ENTRIES SHOWN Block Start

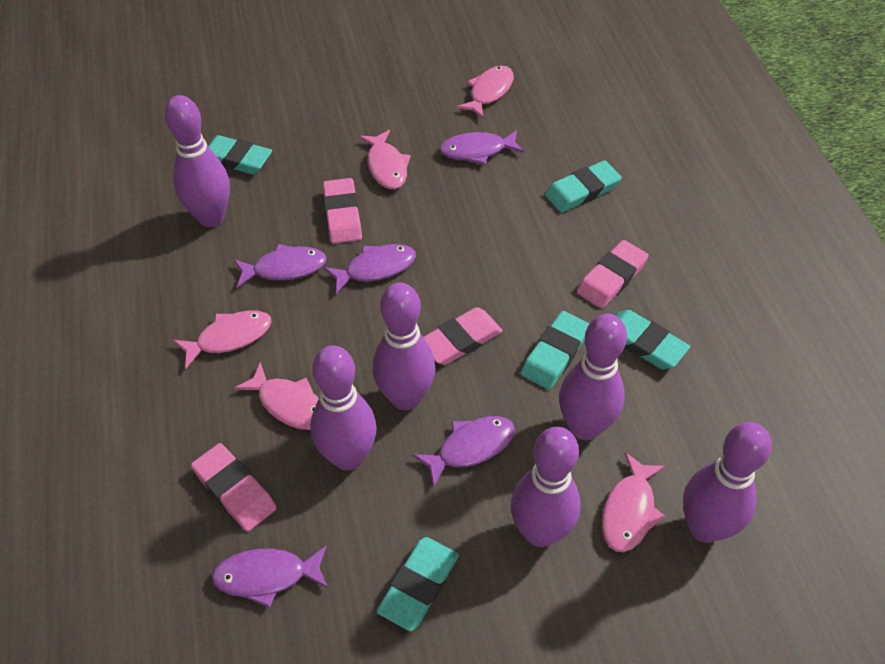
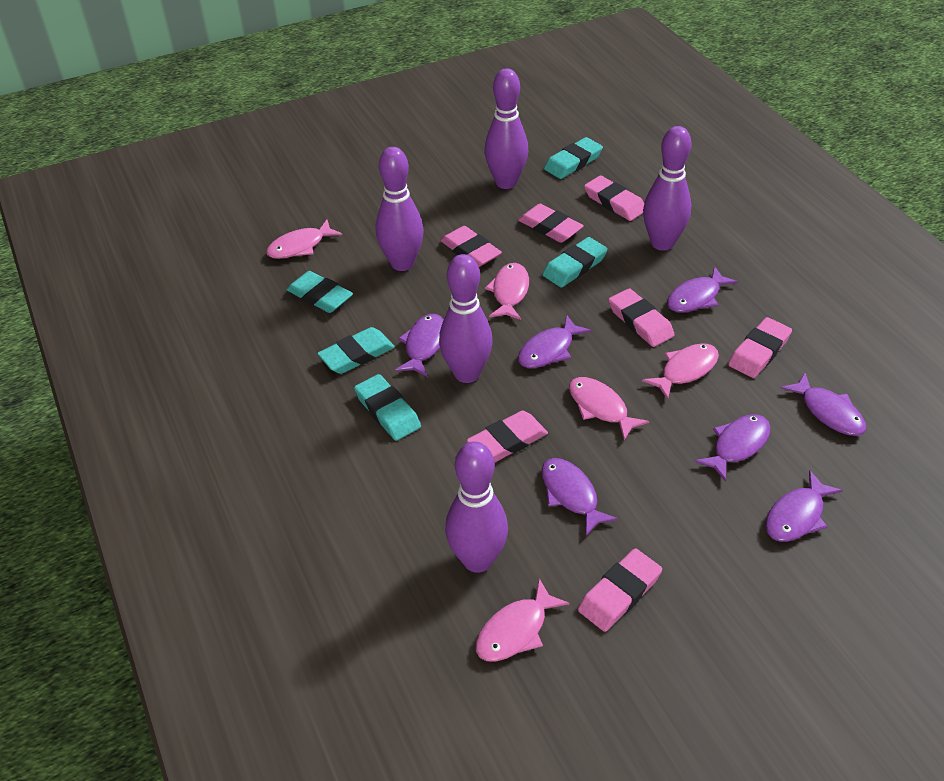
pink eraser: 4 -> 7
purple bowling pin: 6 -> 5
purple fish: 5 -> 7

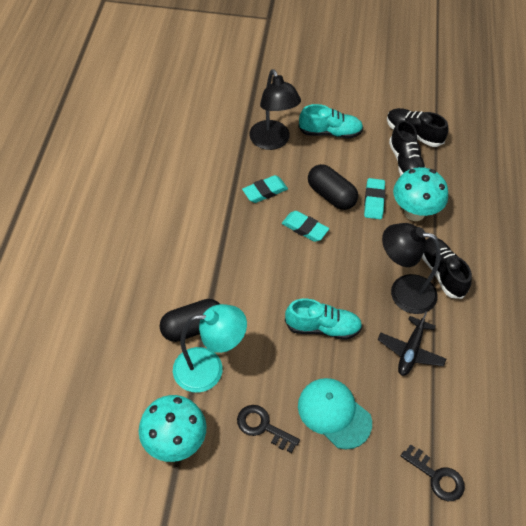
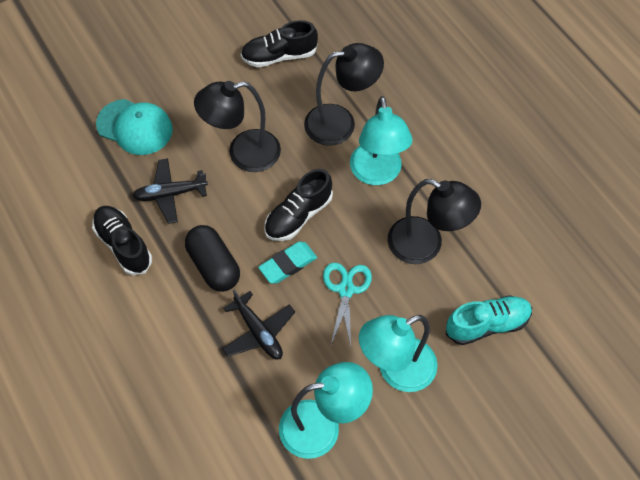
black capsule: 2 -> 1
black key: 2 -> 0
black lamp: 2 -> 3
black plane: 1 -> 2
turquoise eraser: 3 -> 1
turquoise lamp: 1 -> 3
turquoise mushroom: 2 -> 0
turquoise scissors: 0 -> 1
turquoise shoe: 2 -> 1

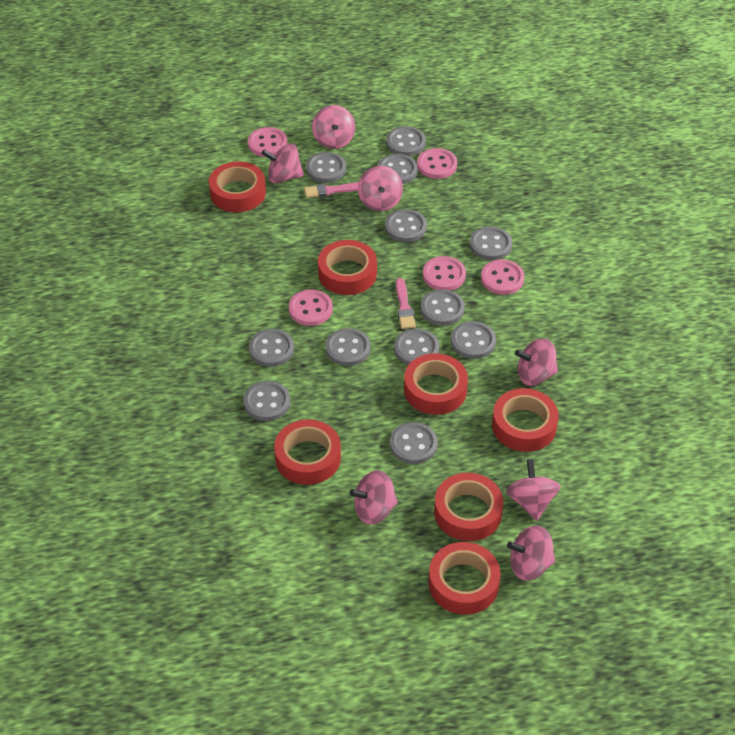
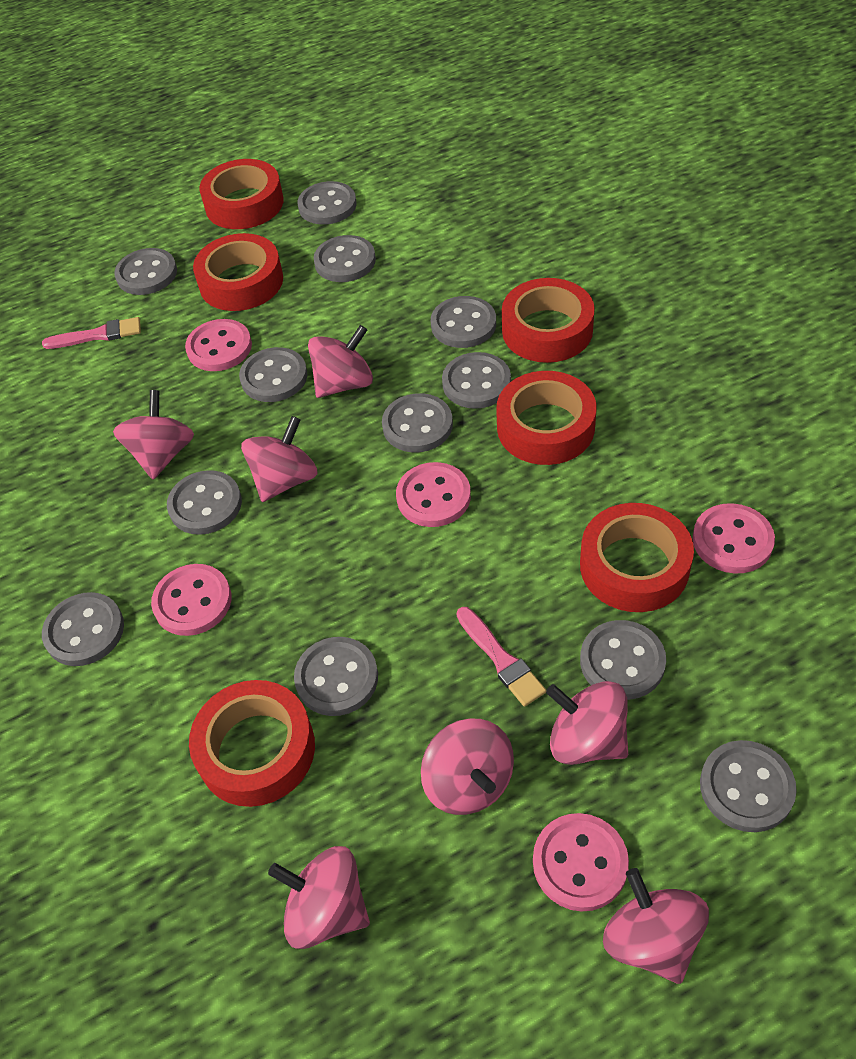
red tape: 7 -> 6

ENTRIES SHOWN Block End

• [BRIEF]
Please set down each line of the listing above word for word, skipping any pictures.

• [OUTPUT]
pink eraser: 4 -> 7
purple bowling pin: 6 -> 5
purple fish: 5 -> 7

black capsule: 2 -> 1
black key: 2 -> 0
black lamp: 2 -> 3
black plane: 1 -> 2
turquoise eraser: 3 -> 1
turquoise lamp: 1 -> 3
turquoise mushroom: 2 -> 0
turquoise scissors: 0 -> 1
turquoise shoe: 2 -> 1

red tape: 7 -> 6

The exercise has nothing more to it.